▸ **Data records**
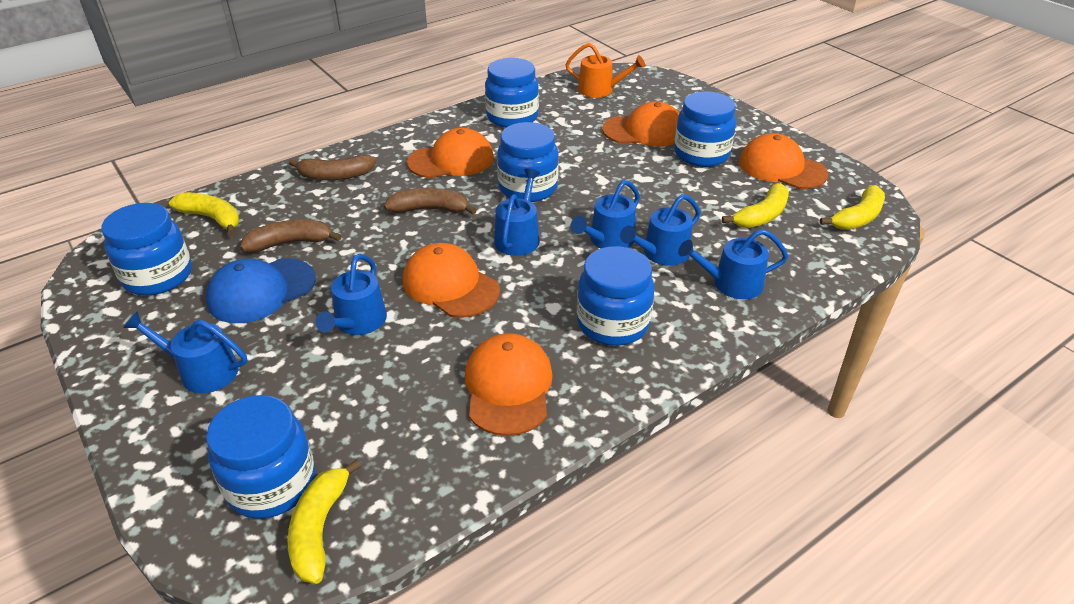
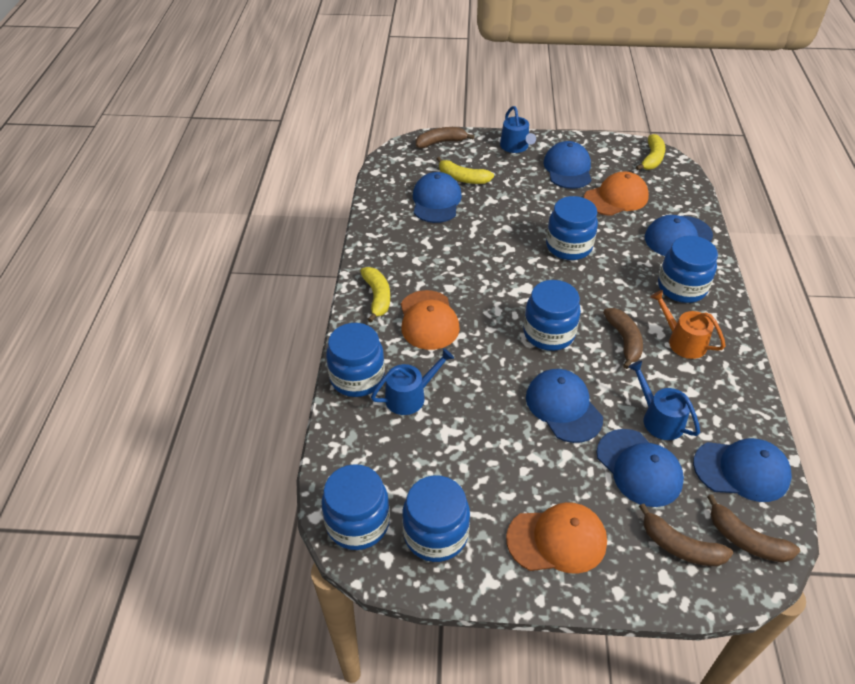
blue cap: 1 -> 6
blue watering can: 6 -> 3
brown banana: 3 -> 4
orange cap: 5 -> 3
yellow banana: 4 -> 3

▸ **Required action**
What you return must match each record exactly and contain no images.

▸ **Response area**
blue cap: 1 -> 6
blue watering can: 6 -> 3
brown banana: 3 -> 4
orange cap: 5 -> 3
yellow banana: 4 -> 3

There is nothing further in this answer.